### About this exercise:
Only the lines below from the one containing "U1 pin PROG: GND -> W5" to the one containing "R2: 43 (+15V, SIG4) -> none" should be repeated, both included and unchanged.

[[ Material for this task, beginning ]]

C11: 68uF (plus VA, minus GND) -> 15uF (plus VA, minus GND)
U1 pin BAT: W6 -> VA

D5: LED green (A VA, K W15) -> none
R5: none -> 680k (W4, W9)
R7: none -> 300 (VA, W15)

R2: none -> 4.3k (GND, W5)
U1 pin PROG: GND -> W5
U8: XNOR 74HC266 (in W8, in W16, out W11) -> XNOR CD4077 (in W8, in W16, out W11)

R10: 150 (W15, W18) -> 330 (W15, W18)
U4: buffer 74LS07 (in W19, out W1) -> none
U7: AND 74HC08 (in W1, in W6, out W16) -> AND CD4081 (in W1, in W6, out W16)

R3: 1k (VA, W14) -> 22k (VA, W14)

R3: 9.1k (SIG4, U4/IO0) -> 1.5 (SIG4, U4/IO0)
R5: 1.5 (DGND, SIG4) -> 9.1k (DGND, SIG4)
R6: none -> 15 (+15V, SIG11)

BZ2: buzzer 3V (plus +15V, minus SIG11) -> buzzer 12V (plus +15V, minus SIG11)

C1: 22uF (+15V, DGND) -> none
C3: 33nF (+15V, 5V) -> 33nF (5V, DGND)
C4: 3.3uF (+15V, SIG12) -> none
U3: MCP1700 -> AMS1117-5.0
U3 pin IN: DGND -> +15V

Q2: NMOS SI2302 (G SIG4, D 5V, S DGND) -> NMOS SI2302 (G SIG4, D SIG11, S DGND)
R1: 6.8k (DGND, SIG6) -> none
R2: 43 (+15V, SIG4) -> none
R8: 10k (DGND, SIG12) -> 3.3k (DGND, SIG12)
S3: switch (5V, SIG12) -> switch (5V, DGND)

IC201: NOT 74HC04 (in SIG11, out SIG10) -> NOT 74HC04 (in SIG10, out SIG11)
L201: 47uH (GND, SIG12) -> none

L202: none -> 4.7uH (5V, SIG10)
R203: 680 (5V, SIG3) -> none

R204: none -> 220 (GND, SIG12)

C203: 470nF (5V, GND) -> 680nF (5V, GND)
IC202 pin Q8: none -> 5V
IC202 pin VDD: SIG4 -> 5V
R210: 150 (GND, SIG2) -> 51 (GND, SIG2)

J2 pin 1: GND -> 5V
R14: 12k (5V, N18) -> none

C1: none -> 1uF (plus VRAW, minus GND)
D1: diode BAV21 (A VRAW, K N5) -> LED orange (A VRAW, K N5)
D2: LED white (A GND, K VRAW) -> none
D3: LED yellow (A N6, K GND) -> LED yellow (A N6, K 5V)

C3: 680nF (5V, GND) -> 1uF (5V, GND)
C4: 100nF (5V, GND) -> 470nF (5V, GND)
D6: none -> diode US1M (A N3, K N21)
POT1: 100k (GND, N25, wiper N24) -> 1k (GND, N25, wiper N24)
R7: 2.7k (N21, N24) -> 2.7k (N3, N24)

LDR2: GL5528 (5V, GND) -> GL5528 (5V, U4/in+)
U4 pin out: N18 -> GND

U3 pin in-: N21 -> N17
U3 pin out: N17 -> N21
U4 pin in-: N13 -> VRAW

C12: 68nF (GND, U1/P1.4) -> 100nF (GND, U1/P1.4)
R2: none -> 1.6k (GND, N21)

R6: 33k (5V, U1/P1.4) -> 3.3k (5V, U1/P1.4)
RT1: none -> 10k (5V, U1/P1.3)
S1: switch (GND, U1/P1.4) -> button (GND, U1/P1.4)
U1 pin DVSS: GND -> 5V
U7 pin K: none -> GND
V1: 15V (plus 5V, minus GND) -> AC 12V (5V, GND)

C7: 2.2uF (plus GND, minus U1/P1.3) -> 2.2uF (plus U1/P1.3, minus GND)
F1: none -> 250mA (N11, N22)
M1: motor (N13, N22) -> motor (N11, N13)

[[ Material for this task, end ]]

### Problem solution:
U1 pin PROG: GND -> W5
U8: XNOR 74HC266 (in W8, in W16, out W11) -> XNOR CD4077 (in W8, in W16, out W11)

R10: 150 (W15, W18) -> 330 (W15, W18)
U4: buffer 74LS07 (in W19, out W1) -> none
U7: AND 74HC08 (in W1, in W6, out W16) -> AND CD4081 (in W1, in W6, out W16)

R3: 1k (VA, W14) -> 22k (VA, W14)

R3: 9.1k (SIG4, U4/IO0) -> 1.5 (SIG4, U4/IO0)
R5: 1.5 (DGND, SIG4) -> 9.1k (DGND, SIG4)
R6: none -> 15 (+15V, SIG11)

BZ2: buzzer 3V (plus +15V, minus SIG11) -> buzzer 12V (plus +15V, minus SIG11)

C1: 22uF (+15V, DGND) -> none
C3: 33nF (+15V, 5V) -> 33nF (5V, DGND)
C4: 3.3uF (+15V, SIG12) -> none
U3: MCP1700 -> AMS1117-5.0
U3 pin IN: DGND -> +15V

Q2: NMOS SI2302 (G SIG4, D 5V, S DGND) -> NMOS SI2302 (G SIG4, D SIG11, S DGND)
R1: 6.8k (DGND, SIG6) -> none
R2: 43 (+15V, SIG4) -> none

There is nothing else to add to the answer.